**Exercise prompt:**
In the material below, the required lines run from the one containing "IR1 pin OUT: MI -> none" through the one containing "LCD pin GND: 5V -> GND". Copy those lines exactly, ends included, and nothing else.

**Input records:**

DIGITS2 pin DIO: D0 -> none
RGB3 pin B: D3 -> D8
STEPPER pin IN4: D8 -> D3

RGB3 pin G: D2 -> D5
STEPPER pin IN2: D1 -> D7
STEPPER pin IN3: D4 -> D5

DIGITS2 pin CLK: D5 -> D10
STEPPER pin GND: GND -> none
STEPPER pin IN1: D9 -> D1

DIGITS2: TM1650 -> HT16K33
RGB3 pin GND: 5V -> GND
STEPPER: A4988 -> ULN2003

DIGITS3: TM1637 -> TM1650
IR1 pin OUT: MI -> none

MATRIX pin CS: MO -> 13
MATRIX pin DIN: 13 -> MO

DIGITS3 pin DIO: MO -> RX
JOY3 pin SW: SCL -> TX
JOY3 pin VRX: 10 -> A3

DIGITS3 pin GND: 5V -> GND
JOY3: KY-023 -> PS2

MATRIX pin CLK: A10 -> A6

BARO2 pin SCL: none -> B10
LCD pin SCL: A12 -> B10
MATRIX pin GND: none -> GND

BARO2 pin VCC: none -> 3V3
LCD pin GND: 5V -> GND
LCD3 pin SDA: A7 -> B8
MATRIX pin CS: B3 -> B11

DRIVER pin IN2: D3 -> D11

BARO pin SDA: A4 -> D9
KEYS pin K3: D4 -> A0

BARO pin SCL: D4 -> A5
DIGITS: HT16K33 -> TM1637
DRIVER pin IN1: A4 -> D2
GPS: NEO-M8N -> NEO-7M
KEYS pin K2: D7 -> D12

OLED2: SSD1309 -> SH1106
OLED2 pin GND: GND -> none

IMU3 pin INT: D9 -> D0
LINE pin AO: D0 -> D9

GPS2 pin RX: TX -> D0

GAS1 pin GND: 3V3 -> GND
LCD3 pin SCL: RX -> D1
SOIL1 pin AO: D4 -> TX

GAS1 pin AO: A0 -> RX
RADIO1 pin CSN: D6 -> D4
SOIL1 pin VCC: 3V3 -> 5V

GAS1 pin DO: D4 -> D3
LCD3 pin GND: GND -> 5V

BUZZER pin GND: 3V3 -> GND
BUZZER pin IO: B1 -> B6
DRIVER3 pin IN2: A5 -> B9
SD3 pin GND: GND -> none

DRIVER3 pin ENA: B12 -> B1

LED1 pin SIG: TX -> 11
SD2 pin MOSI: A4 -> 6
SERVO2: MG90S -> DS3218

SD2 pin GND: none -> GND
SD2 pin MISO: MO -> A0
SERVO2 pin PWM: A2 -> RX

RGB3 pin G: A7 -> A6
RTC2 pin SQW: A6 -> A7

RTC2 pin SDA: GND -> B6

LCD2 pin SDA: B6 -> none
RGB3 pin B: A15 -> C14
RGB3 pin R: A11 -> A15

**Written solution:**
IR1 pin OUT: MI -> none

MATRIX pin CS: MO -> 13
MATRIX pin DIN: 13 -> MO

DIGITS3 pin DIO: MO -> RX
JOY3 pin SW: SCL -> TX
JOY3 pin VRX: 10 -> A3

DIGITS3 pin GND: 5V -> GND
JOY3: KY-023 -> PS2

MATRIX pin CLK: A10 -> A6

BARO2 pin SCL: none -> B10
LCD pin SCL: A12 -> B10
MATRIX pin GND: none -> GND

BARO2 pin VCC: none -> 3V3
LCD pin GND: 5V -> GND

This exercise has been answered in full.